[Revision comparison data]
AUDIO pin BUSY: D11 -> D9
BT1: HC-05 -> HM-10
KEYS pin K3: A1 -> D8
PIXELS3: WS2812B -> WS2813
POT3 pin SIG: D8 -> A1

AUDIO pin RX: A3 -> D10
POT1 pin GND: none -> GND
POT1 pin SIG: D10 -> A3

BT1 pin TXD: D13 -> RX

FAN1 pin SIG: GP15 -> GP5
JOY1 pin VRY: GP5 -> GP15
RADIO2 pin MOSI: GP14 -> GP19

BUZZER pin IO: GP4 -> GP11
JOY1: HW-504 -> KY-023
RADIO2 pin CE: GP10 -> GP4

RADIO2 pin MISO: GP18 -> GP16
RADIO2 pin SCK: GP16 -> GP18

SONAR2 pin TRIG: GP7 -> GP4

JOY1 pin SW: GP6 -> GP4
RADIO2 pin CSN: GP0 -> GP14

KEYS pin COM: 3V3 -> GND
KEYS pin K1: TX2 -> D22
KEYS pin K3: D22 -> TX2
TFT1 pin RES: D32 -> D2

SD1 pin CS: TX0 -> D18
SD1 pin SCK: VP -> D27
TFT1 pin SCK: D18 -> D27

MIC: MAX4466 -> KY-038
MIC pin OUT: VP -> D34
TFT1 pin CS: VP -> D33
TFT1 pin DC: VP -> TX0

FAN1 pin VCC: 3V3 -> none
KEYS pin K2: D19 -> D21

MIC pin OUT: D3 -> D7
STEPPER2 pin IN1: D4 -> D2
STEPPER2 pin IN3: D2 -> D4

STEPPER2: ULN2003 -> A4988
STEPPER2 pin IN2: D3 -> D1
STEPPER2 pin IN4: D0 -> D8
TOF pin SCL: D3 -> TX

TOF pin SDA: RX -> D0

What is needed: Please write out, exactly as they appear, the line that contains "STEPPER2: ULN2003 -> A4988" and every line after it up to the end of the entries above, and no others.

Your response:
STEPPER2: ULN2003 -> A4988
STEPPER2 pin IN2: D3 -> D1
STEPPER2 pin IN4: D0 -> D8
TOF pin SCL: D3 -> TX

TOF pin SDA: RX -> D0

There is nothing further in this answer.